Every line below that holds the string "minus" should be copied.

=== THE RECORDS ===

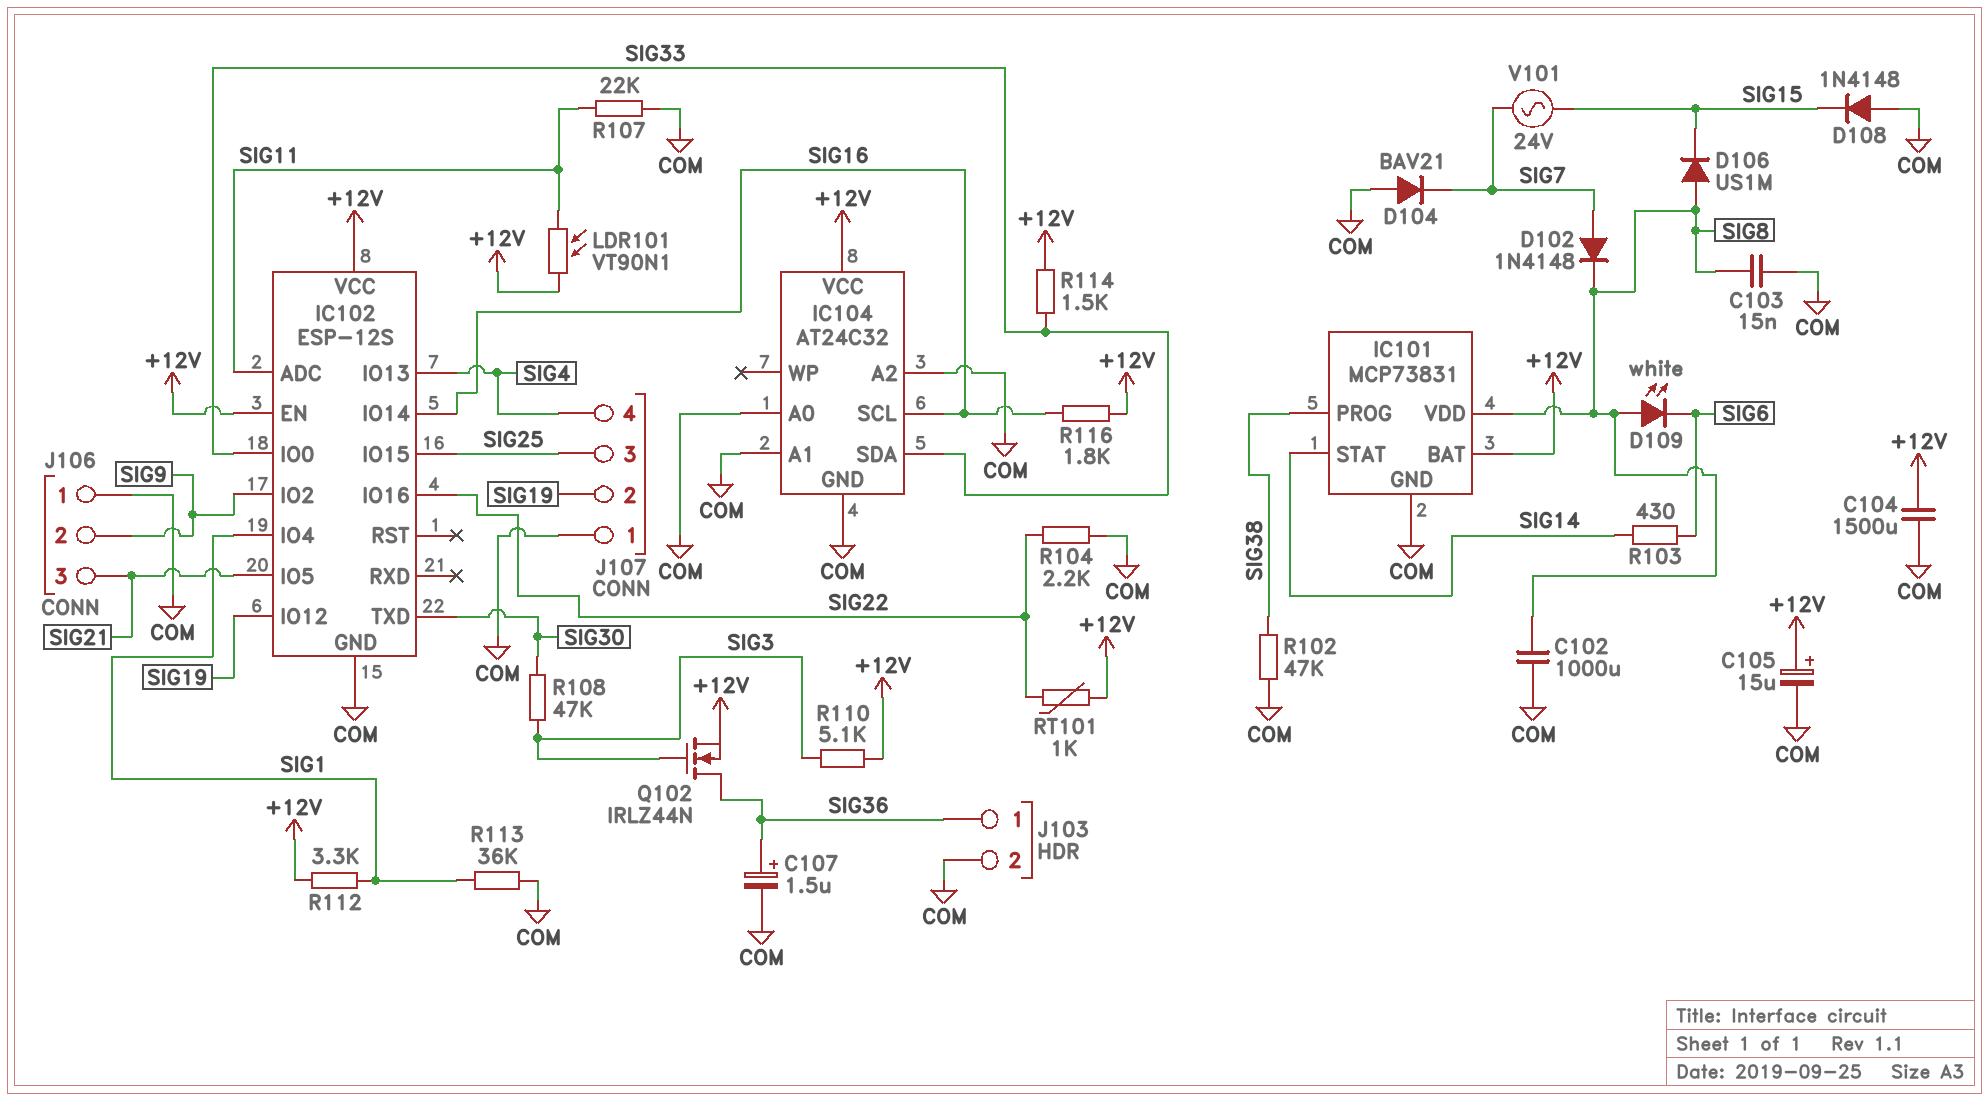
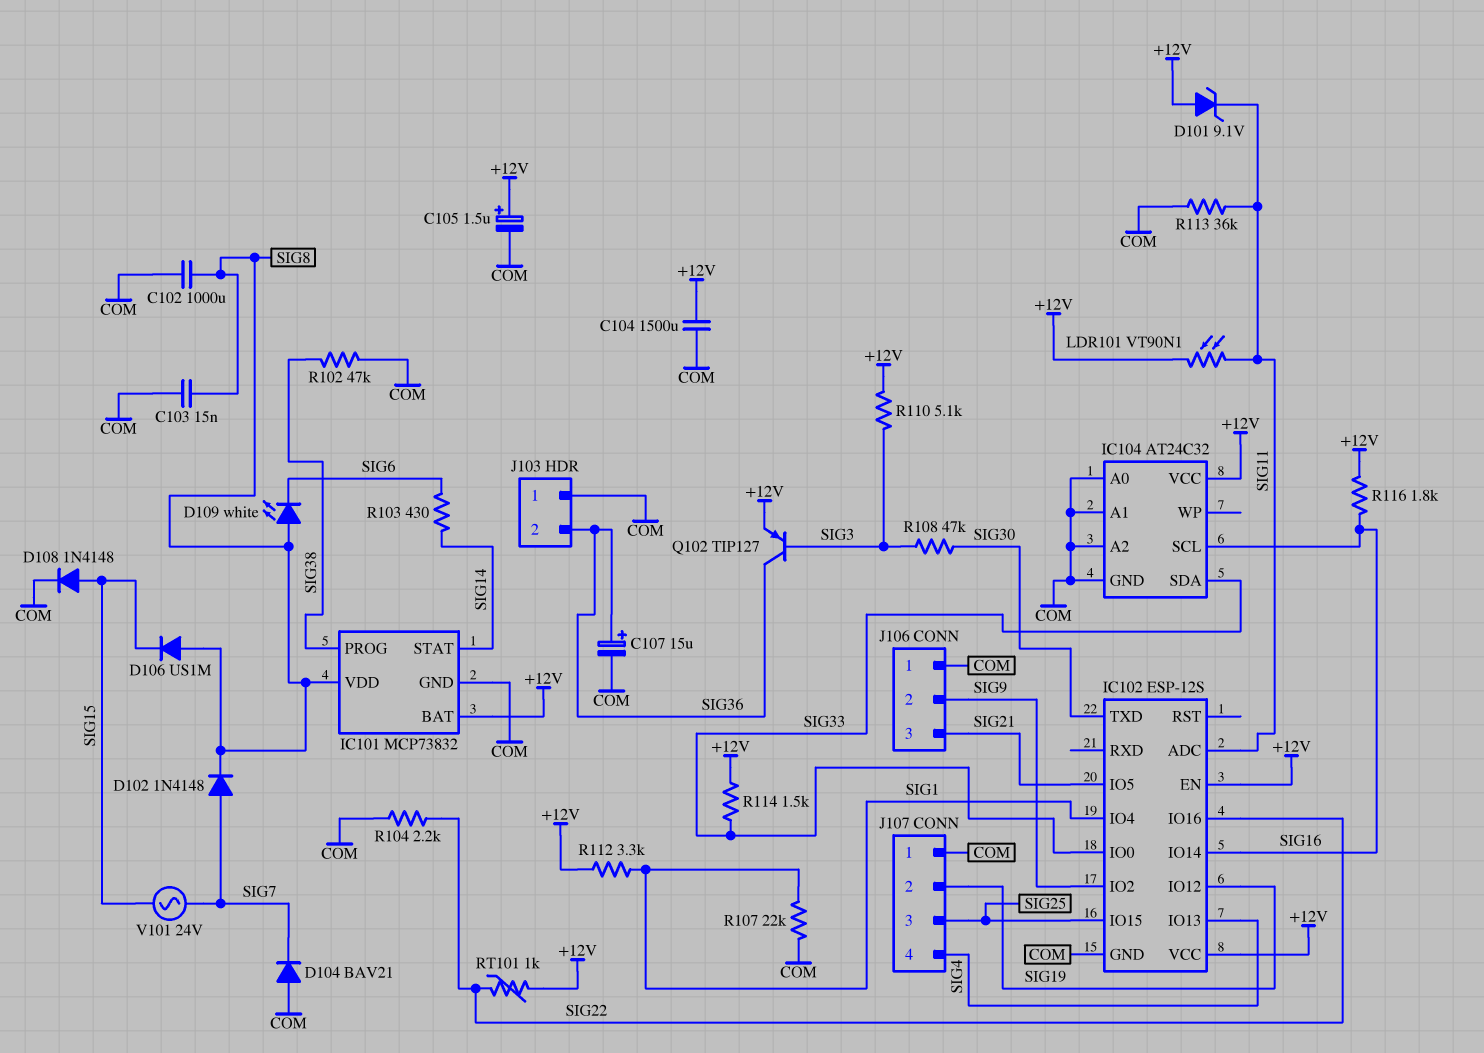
C105: 15uF (plus +12V, minus COM) -> 1.5uF (plus +12V, minus COM)
C107: 1.5uF (plus SIG36, minus COM) -> 15uF (plus SIG36, minus COM)
D101: none -> zener 9.1V (A +12V, K SIG11)
D108: diode 1N4148 (A COM, K SIG15) -> diode 1N4148 (A SIG15, K COM)
IC101: MCP73831 -> MCP73832
J103 pin 1: SIG36 -> COM
J103 pin 2: COM -> SIG36
Q102: NMOS IRLZ44N (G SIG3, D SIG36, S +12V) -> PNP TIP127 (B SIG3, C SIG36, E +12V)
R107: 22k (COM, SIG11) -> 22k (COM, SIG1)
R113: 36k (COM, SIG1) -> 36k (COM, SIG11)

===

- **TASK RESULT**:
C105: 15uF (plus +12V, minus COM) -> 1.5uF (plus +12V, minus COM)
C107: 1.5uF (plus SIG36, minus COM) -> 15uF (plus SIG36, minus COM)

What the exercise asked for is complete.